TASK OBJECTIVE
In the records that follow, find each line with the word "none" and copy it.

(RECORDS FOR PROCESSING Opens)

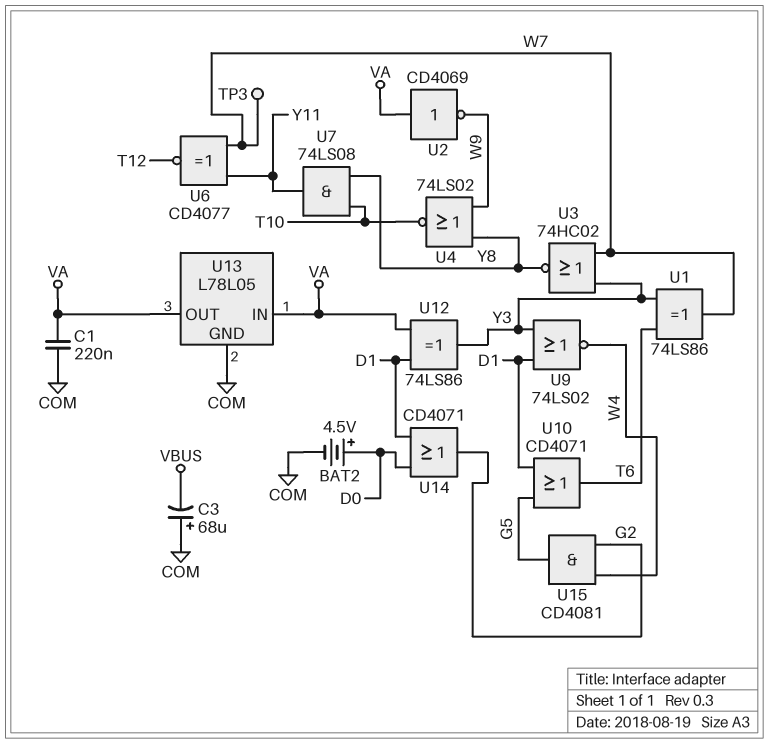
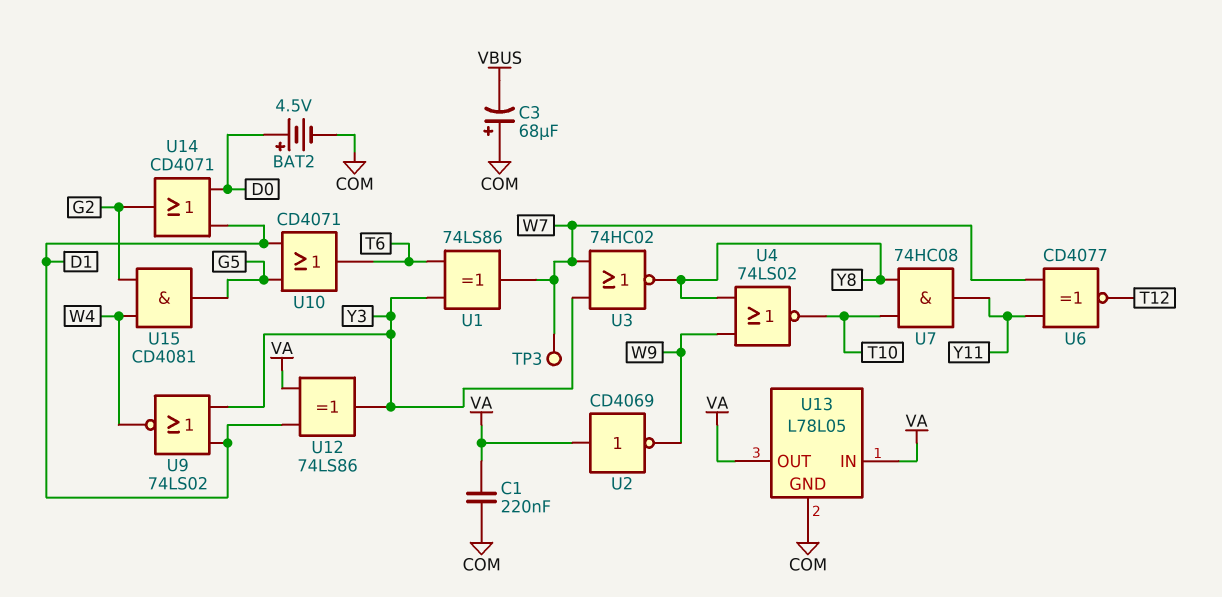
U7: AND 74LS08 (in T10, in Y8, out Y11) -> AND 74HC08 (in T10, in Y8, out Y11)

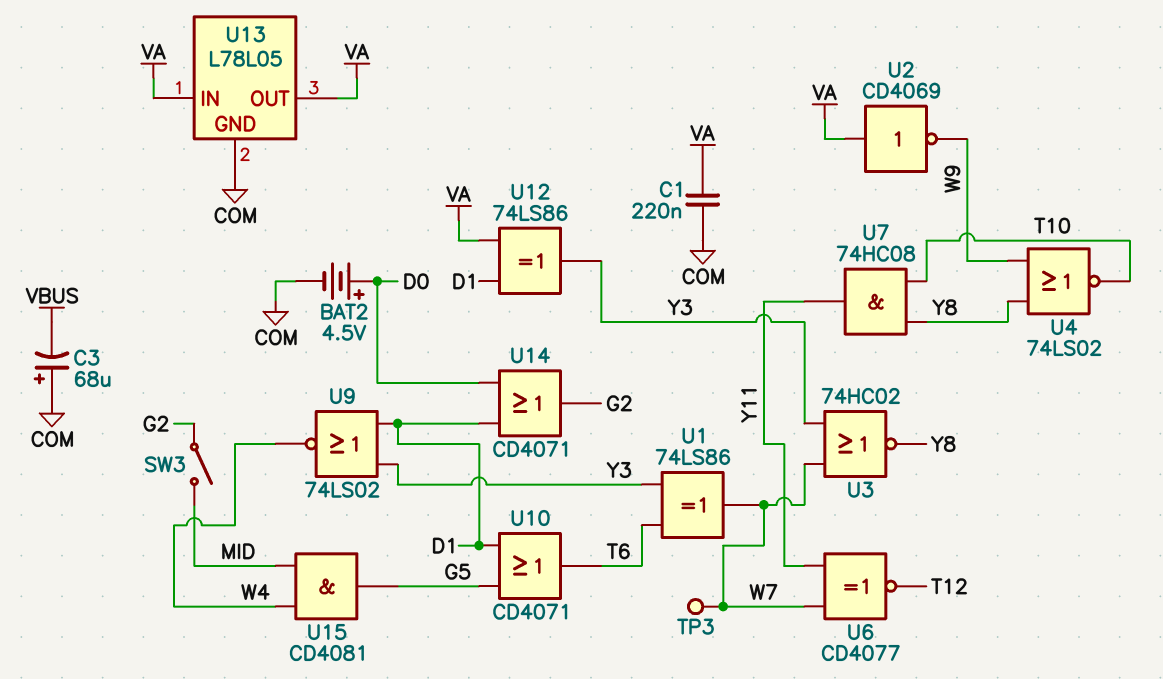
SW3: none -> switch (G2, MID)
U15: AND CD4081 (in G2, in W4, out G5) -> AND CD4081 (in MID, in W4, out G5)

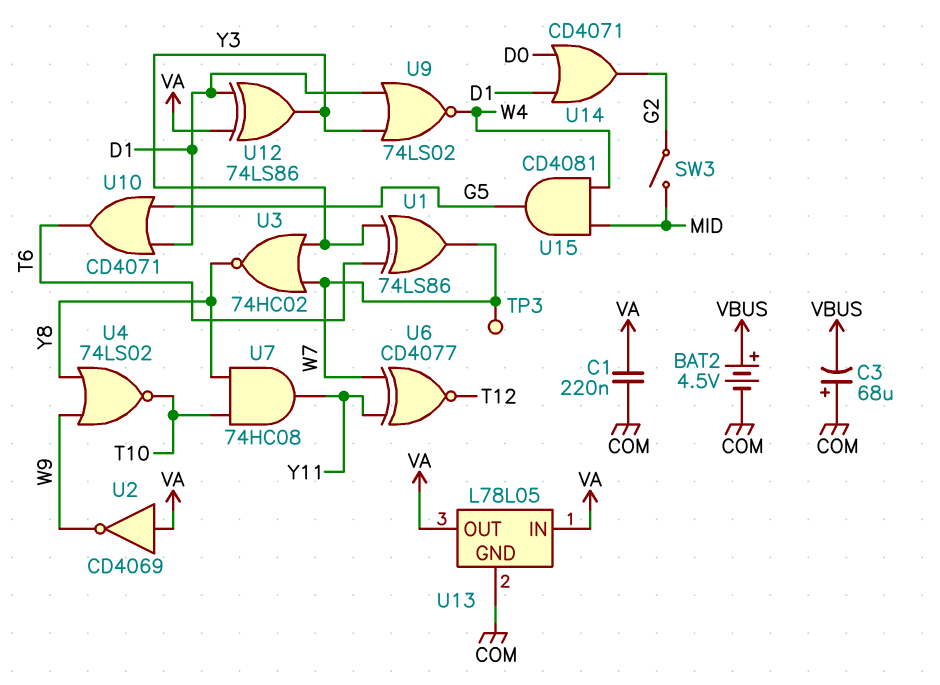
BAT2: 4.5V (plus D0, minus COM) -> 4.5V (plus VBUS, minus COM)

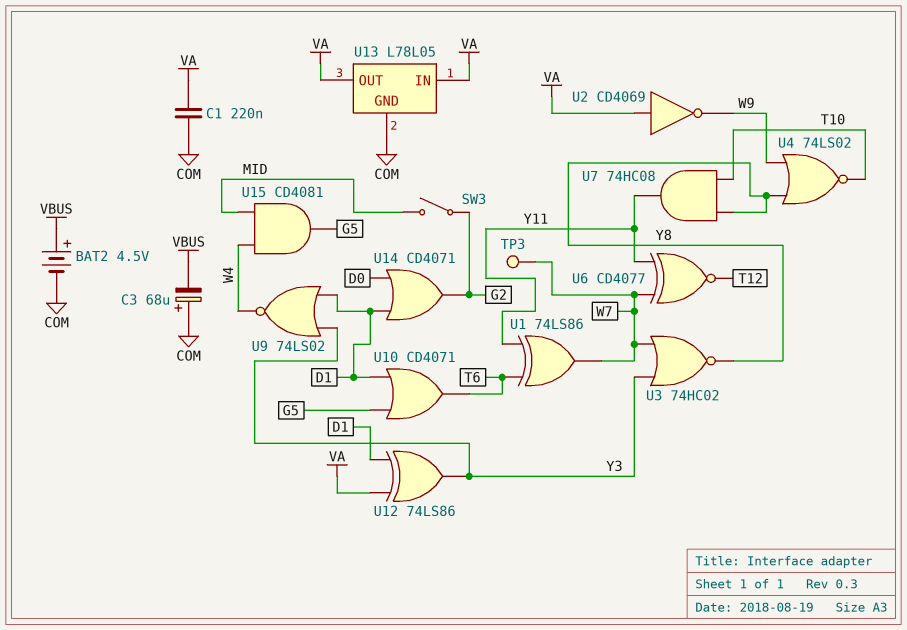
U1: XOR 74LS86 (in T6, in Y3, out W7) -> XOR 74LS86 (in T6, in Y11, out W7)

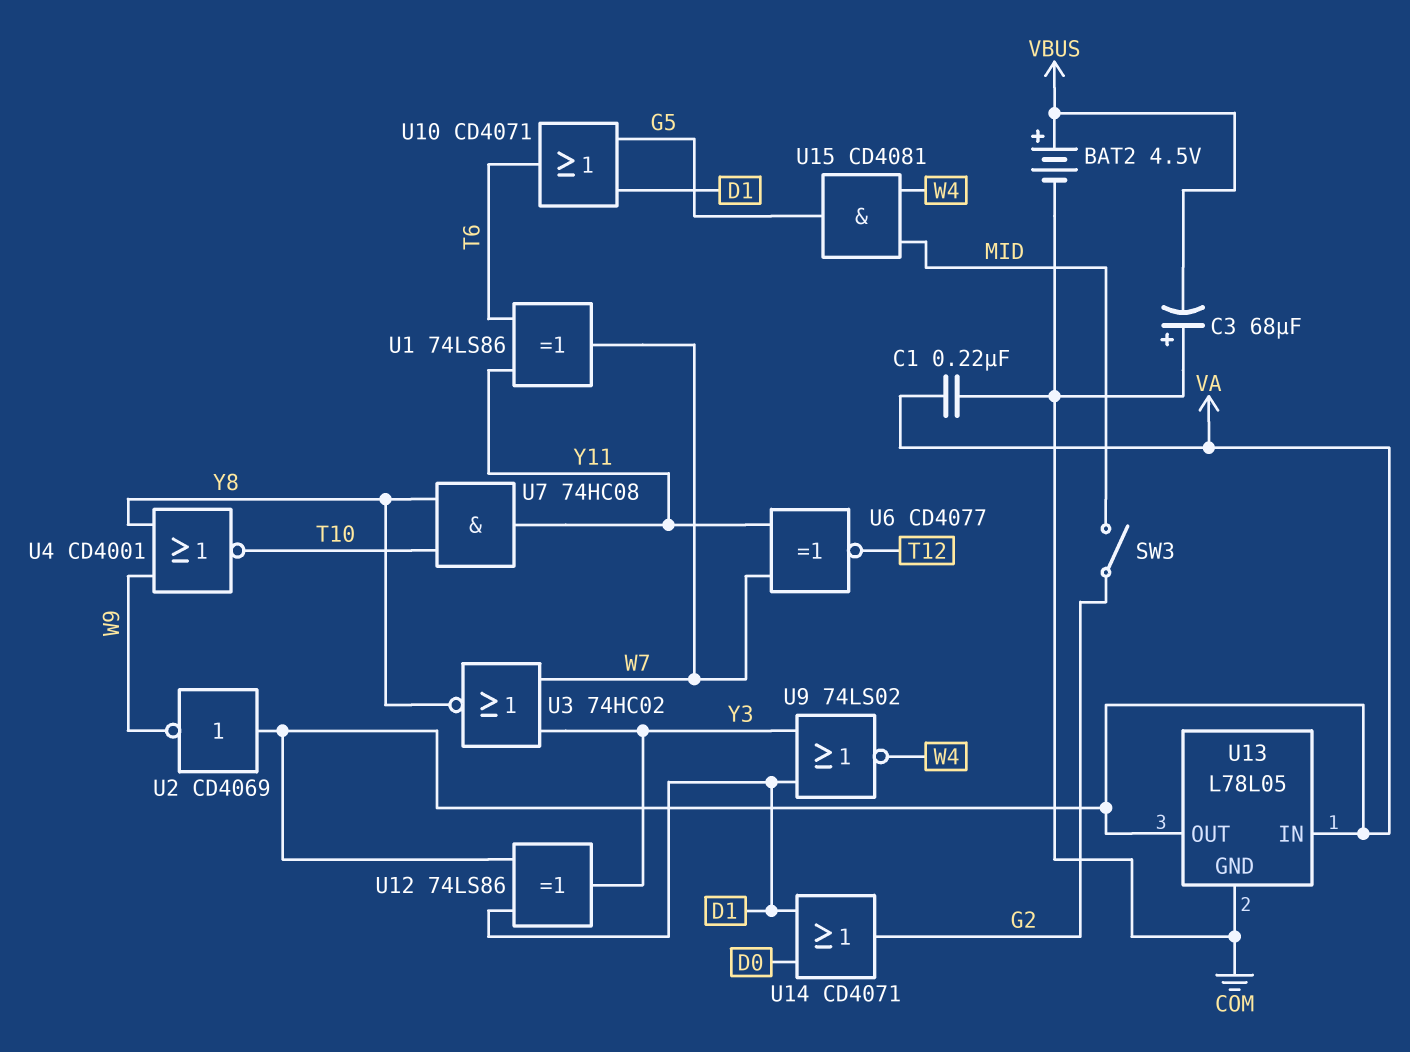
TP3: test point (W7) -> none
U4: NOR 74LS02 (in W9, in Y8, out T10) -> NOR CD4001 (in W9, in Y8, out T10)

(RECORDS FOR PROCESSING Closes)

OUTPUT BELOW
SW3: none -> switch (G2, MID)
TP3: test point (W7) -> none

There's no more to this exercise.